### Description of the task
Put the stretch of the data from the line containing "black star: moved 2 px right" through the line containing "brown star: moved 2 px right", both included, into a numbered list, skipping blank lines. Leave the picture lines out of your answer.

### Available data
= = = = = = =

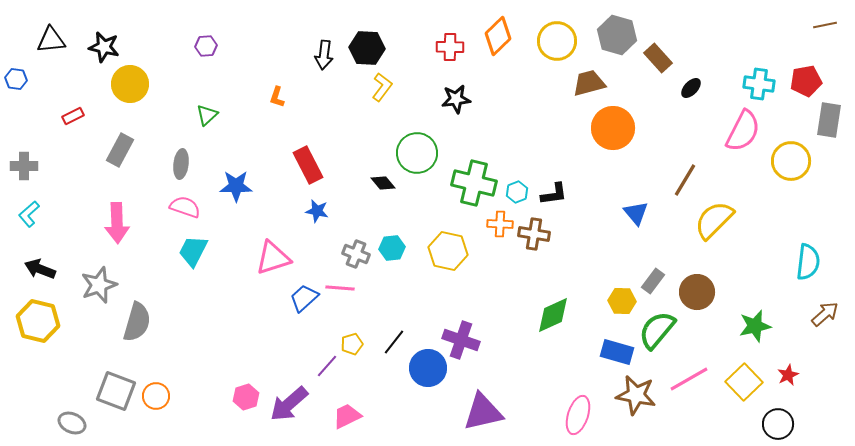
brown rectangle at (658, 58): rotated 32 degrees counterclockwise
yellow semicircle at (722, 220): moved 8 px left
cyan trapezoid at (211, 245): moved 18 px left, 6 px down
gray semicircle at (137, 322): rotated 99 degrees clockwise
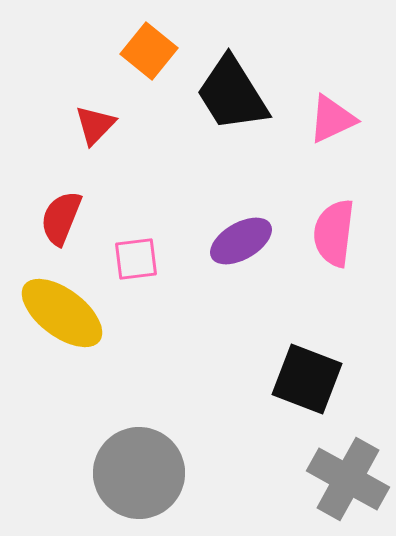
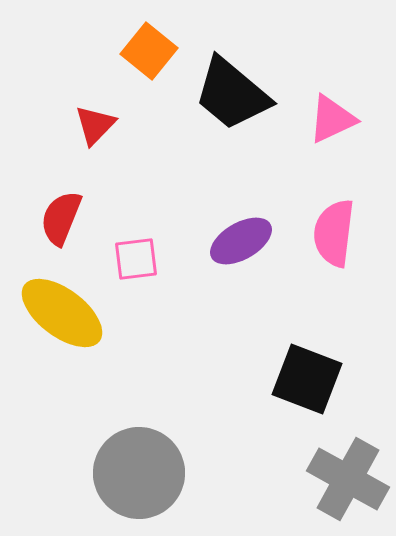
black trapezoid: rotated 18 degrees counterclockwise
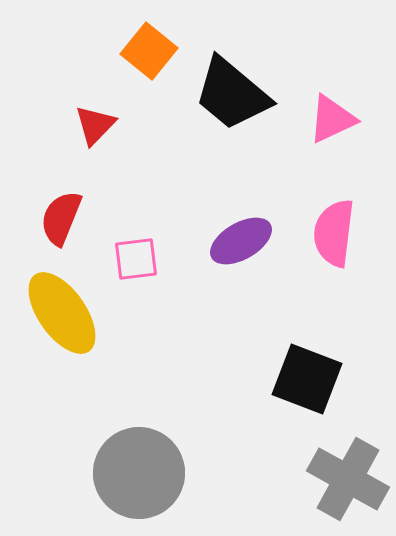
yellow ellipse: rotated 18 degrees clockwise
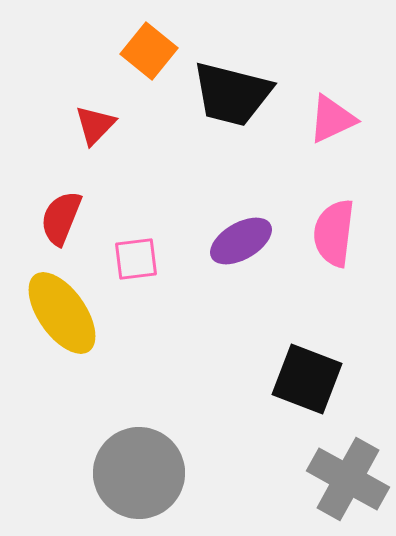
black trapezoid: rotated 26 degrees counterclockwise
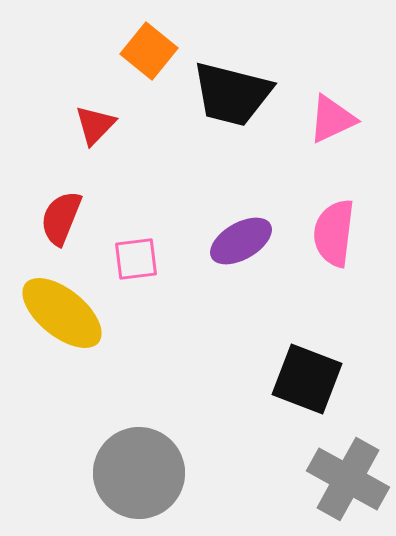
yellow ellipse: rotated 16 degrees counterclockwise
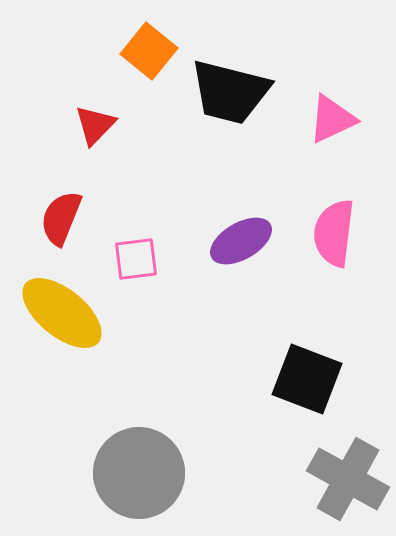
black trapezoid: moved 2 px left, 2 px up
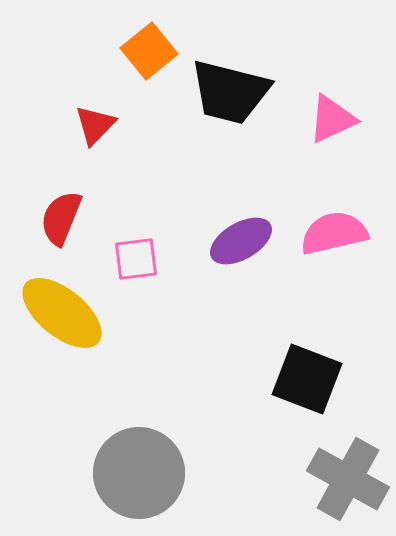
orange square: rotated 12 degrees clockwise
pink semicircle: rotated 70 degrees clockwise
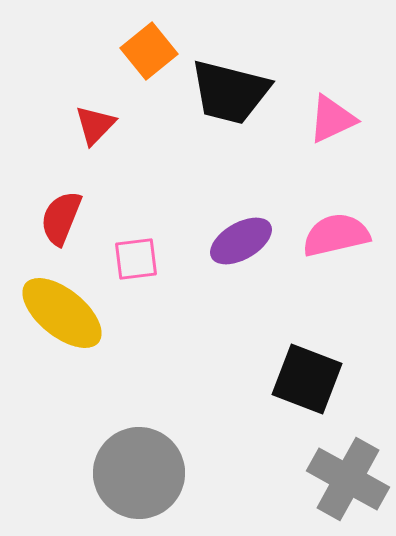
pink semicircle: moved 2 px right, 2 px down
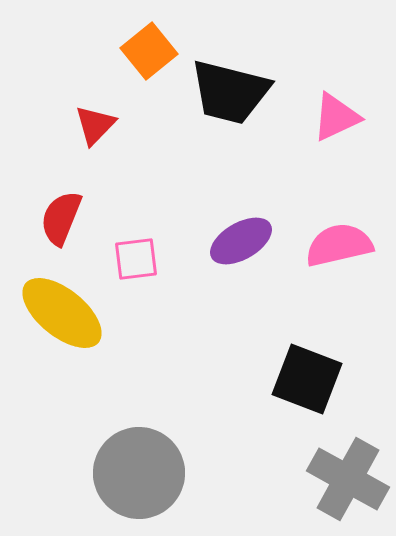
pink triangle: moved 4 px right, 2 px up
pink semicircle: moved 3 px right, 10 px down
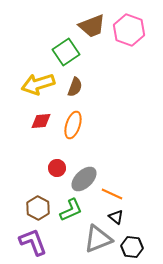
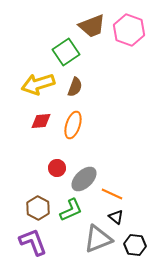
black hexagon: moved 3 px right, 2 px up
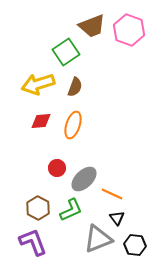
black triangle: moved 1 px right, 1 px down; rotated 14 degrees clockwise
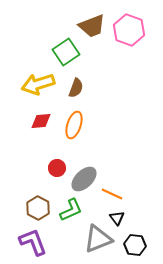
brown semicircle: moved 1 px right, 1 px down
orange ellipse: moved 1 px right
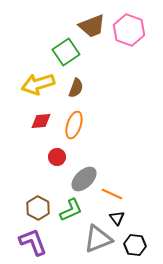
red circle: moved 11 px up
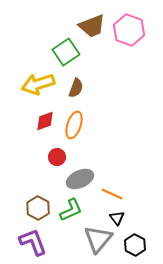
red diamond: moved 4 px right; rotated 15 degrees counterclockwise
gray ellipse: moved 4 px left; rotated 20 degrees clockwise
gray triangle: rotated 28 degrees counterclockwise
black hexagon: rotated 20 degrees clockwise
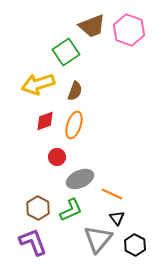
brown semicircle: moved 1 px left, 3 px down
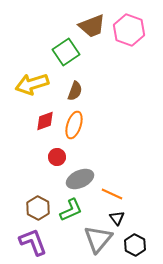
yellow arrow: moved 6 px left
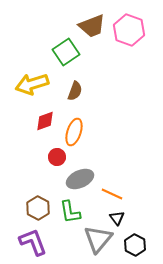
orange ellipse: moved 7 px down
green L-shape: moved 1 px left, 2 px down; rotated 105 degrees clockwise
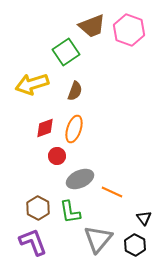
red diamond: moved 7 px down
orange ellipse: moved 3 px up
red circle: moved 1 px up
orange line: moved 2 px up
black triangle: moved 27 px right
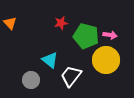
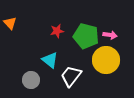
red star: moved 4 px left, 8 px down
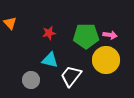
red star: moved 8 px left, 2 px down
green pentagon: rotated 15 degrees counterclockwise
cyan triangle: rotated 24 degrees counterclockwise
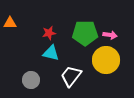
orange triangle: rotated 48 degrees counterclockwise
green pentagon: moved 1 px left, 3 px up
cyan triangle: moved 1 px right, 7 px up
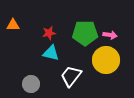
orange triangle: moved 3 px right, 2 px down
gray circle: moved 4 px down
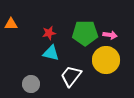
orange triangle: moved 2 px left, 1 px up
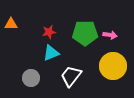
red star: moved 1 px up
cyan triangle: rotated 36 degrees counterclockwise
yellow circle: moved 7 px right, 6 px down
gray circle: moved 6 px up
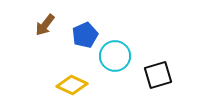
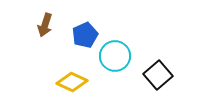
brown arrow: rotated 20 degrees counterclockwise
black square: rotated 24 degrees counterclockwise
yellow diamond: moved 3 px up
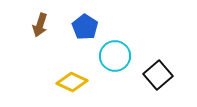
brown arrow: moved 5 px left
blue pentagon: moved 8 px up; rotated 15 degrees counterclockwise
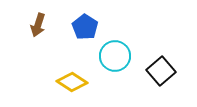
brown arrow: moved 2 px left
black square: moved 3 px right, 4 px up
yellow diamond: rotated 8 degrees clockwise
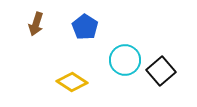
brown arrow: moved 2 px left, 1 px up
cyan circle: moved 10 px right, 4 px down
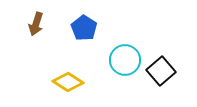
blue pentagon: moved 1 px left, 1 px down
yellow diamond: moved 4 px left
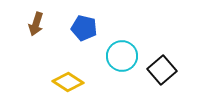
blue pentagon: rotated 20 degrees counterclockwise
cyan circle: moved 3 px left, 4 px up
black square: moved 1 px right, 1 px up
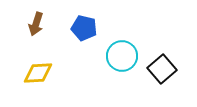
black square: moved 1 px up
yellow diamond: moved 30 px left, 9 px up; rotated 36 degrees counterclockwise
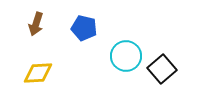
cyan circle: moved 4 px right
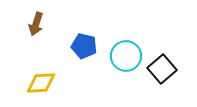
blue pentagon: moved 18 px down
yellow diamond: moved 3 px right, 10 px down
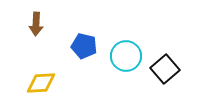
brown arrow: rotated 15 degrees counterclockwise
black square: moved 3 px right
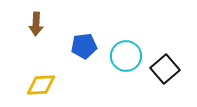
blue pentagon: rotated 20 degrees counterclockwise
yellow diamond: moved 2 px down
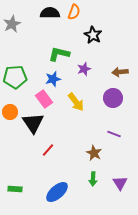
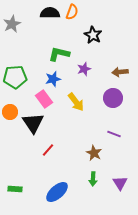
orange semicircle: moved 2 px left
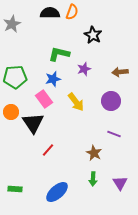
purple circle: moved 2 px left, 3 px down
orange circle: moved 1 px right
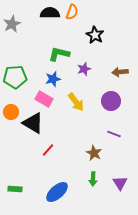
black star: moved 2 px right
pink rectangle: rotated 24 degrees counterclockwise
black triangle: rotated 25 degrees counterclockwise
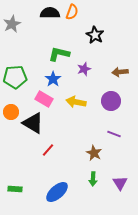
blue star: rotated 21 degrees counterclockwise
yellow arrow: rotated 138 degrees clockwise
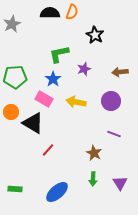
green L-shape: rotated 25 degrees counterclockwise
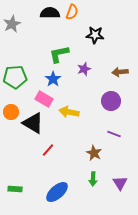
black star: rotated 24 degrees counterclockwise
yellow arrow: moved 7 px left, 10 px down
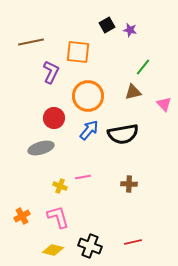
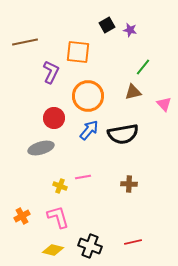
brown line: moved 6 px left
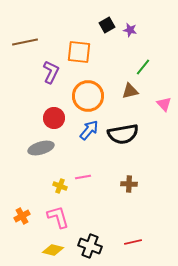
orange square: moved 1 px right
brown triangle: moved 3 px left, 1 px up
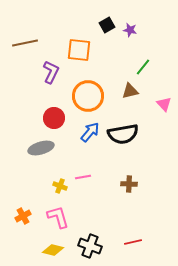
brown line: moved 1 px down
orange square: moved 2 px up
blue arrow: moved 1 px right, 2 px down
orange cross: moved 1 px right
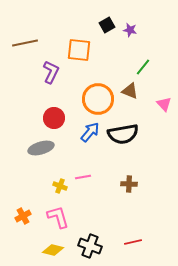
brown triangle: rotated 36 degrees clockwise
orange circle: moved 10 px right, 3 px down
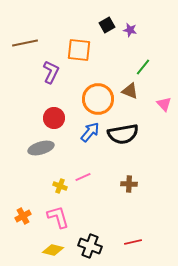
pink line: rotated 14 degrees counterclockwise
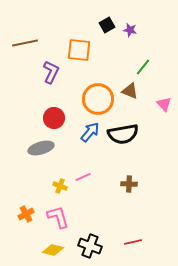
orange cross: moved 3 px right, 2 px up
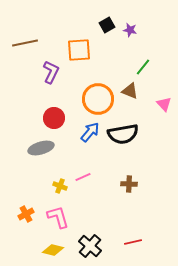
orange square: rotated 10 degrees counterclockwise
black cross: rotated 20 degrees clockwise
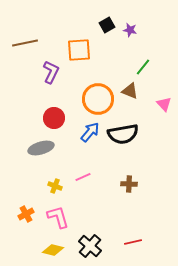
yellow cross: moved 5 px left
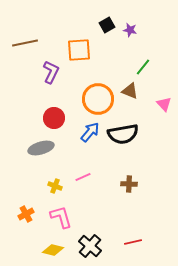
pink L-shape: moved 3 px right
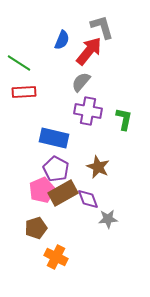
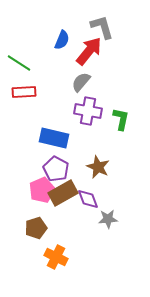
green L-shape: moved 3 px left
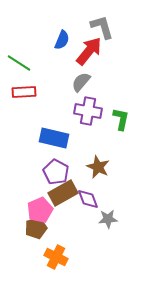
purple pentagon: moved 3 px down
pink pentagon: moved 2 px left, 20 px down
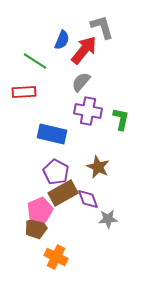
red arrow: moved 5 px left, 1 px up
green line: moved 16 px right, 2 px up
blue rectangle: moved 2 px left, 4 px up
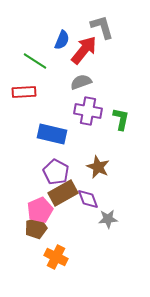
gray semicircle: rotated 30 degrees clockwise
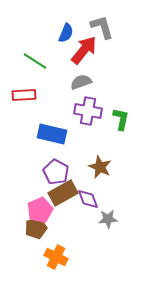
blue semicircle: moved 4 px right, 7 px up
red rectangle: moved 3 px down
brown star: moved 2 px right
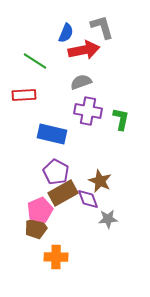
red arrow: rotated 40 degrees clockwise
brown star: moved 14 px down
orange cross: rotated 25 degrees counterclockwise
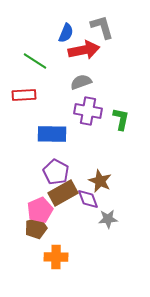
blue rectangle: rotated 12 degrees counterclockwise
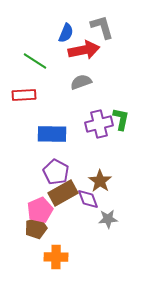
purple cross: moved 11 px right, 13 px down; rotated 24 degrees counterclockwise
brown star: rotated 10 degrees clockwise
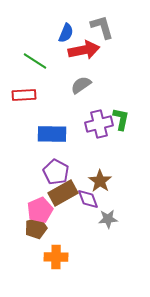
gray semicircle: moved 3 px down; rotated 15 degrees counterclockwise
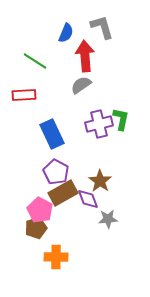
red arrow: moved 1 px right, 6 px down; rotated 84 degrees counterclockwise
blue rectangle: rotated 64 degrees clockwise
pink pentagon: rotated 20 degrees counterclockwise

= = = = = = =

### Exercise output
1. black star: moved 2 px right
2. pink rectangle: rotated 24 degrees counterclockwise
3. black triangle: rotated 25 degrees counterclockwise
4. blue star: rotated 21 degrees counterclockwise
5. yellow arrow: rotated 138 degrees clockwise
6. green L-shape: rotated 25 degrees counterclockwise
7. black star: rotated 24 degrees counterclockwise
8. yellow arrow: moved 7 px left, 10 px down
9. brown line: moved 6 px left
10. orange square: moved 1 px right
11. brown triangle: moved 3 px left, 1 px up
12. brown line: moved 1 px down
13. orange square: moved 2 px up
14. blue arrow: moved 1 px right, 2 px down
15. orange cross: moved 1 px right
16. brown triangle: rotated 36 degrees clockwise
17. orange circle: moved 10 px right, 3 px down
18. pink line: rotated 14 degrees counterclockwise
19. orange cross: moved 3 px right, 2 px up
20. orange square: rotated 10 degrees counterclockwise
21. black cross: rotated 20 degrees clockwise
22. yellow cross: moved 5 px left
23. pink L-shape: moved 3 px right
24. green L-shape: moved 3 px left
25. purple pentagon: moved 3 px down
26. pink pentagon: moved 2 px left, 20 px down
27. red arrow: moved 5 px left, 1 px up
28. green line: moved 16 px right, 2 px up
29. blue rectangle: moved 2 px left, 4 px up
30. gray semicircle: rotated 30 degrees clockwise
31. blue semicircle: moved 4 px right, 7 px up
32. red rectangle: moved 3 px down
33. brown star: moved 2 px right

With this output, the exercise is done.